*The data:*
##########

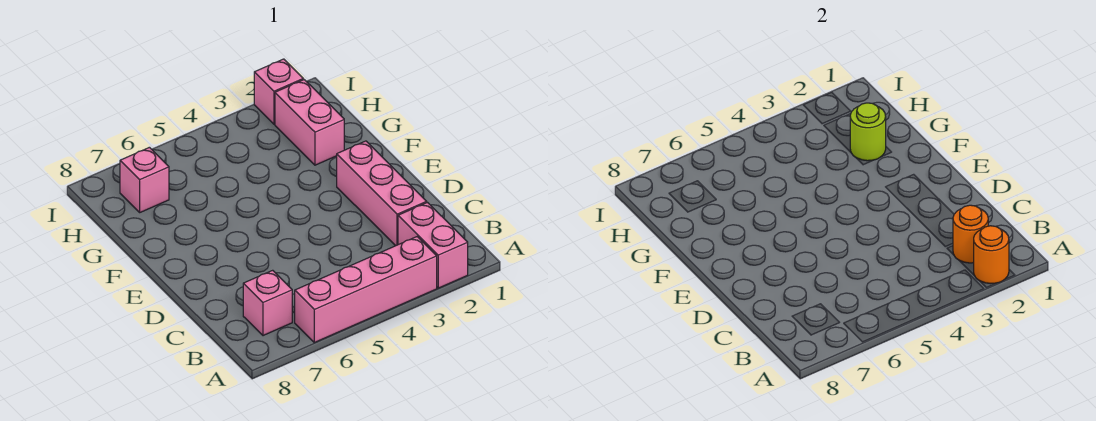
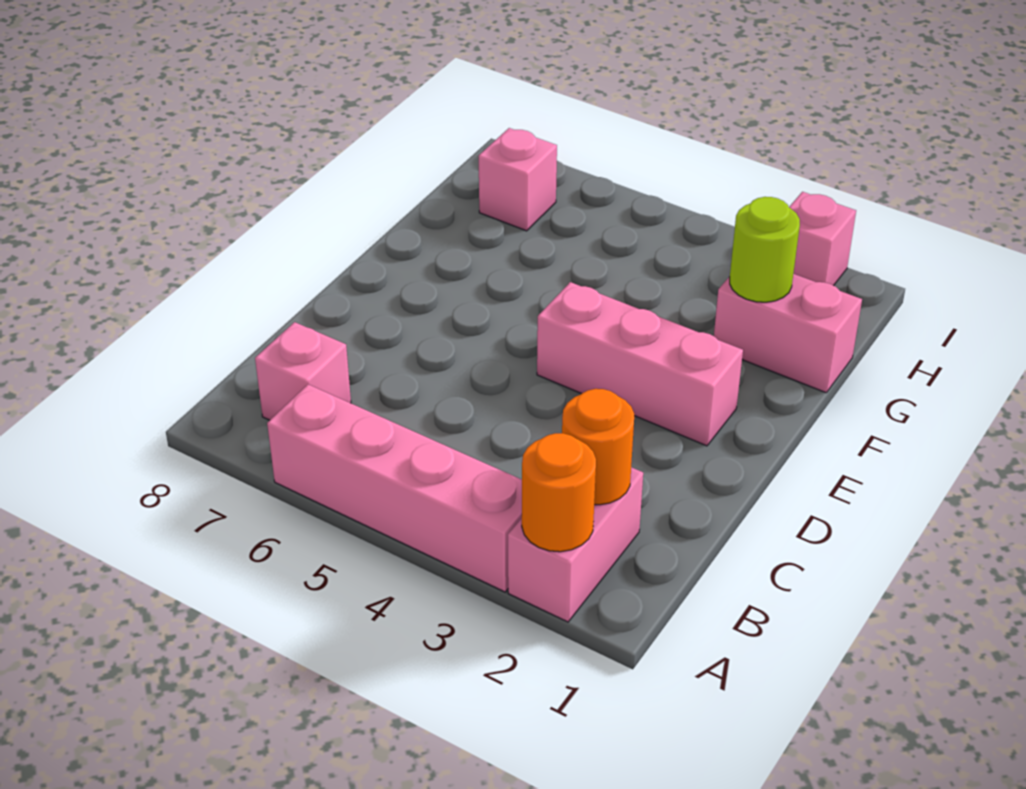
pink brick C2:E2 level 1 -> pink brick E2:E4 level 1
pink brick G2:H2 level 1 -> pink brick G1:G2 level 1

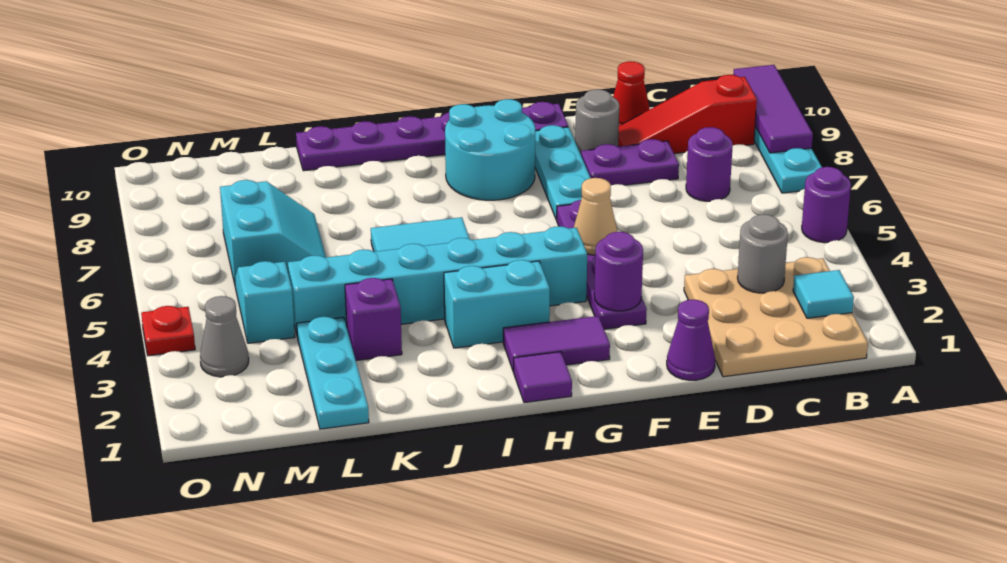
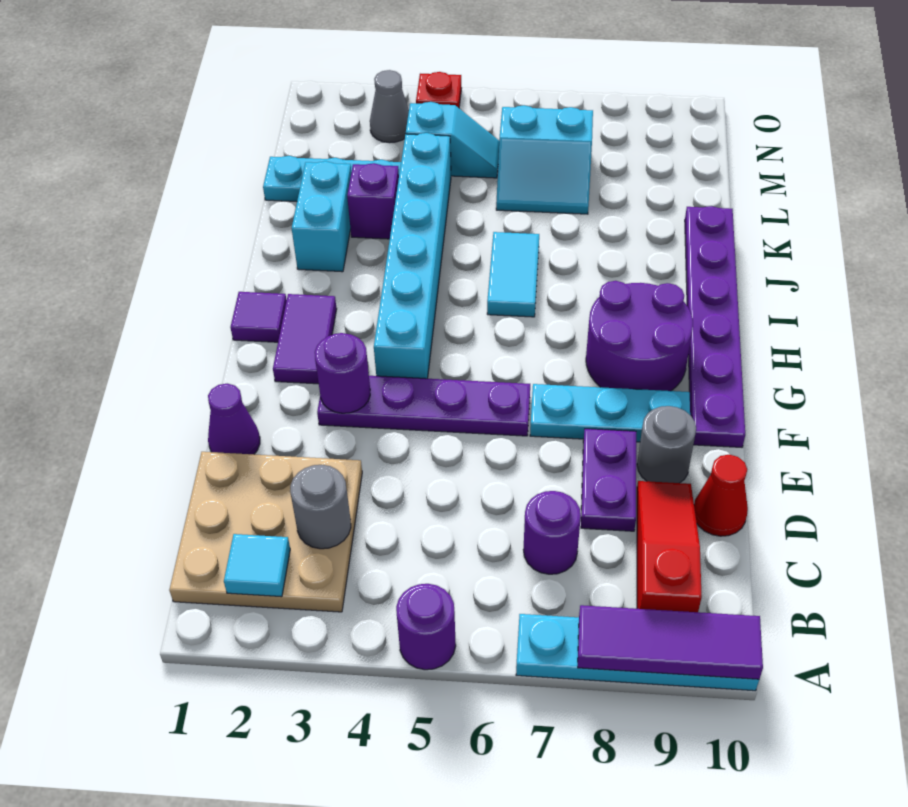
tan cone F5 level 2 -> none
cyan round brick G8:H9 level 1 -> purple round brick G8:H9 level 1
cyan brick H3:I3 level 1 -> cyan brick J2:K2 level 1

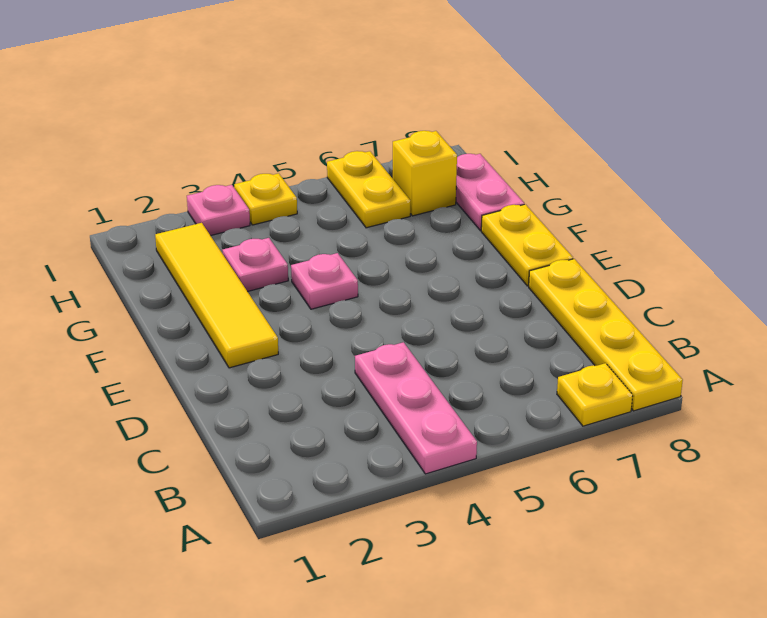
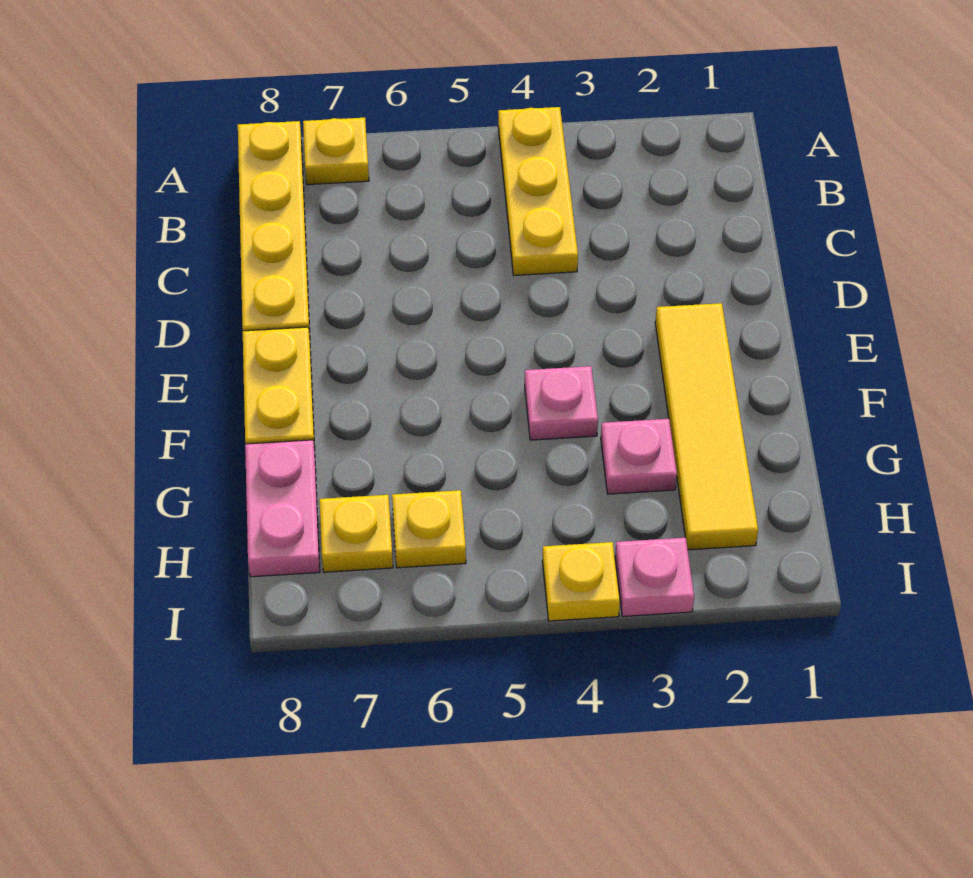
pink plate A4:C4 level 1 -> yellow plate A4:C4 level 1
yellow plate H6:I6 level 1 -> yellow plate H6 level 1
yellow brick H7 level 1 -> yellow plate H7 level 1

##########

*Requirement:*
Repeat each record exactly, with the pictures left out.

*Written solution:*
pink brick C2:E2 level 1 -> pink brick E2:E4 level 1
pink brick G2:H2 level 1 -> pink brick G1:G2 level 1

tan cone F5 level 2 -> none
cyan round brick G8:H9 level 1 -> purple round brick G8:H9 level 1
cyan brick H3:I3 level 1 -> cyan brick J2:K2 level 1

pink plate A4:C4 level 1 -> yellow plate A4:C4 level 1
yellow plate H6:I6 level 1 -> yellow plate H6 level 1
yellow brick H7 level 1 -> yellow plate H7 level 1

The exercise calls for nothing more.